**Dataset section**:
▬▬▬▬▬▬▬▬▬▬
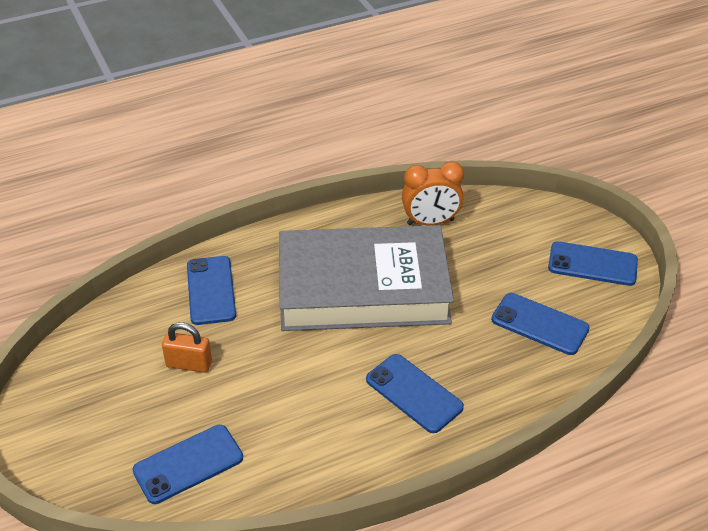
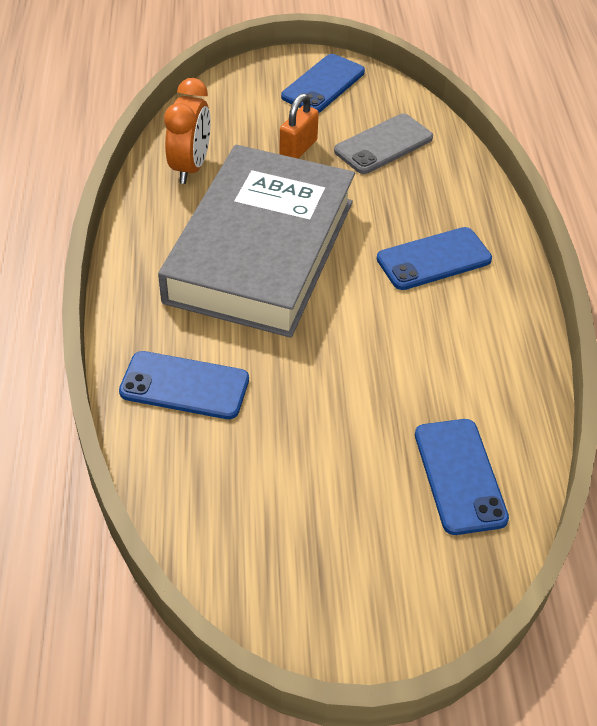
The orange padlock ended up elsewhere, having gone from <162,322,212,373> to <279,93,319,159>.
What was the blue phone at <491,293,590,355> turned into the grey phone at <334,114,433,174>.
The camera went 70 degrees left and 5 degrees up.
▬▬▬▬▬▬▬▬▬▬
**Aim of the task**: Since pictures are not part of the copy, set down only the remaining data exactly.

**Response area**:
The orange padlock ended up elsewhere, having gone from <162,322,212,373> to <279,93,319,159>.
What was the blue phone at <491,293,590,355> turned into the grey phone at <334,114,433,174>.
The camera went 70 degrees left and 5 degrees up.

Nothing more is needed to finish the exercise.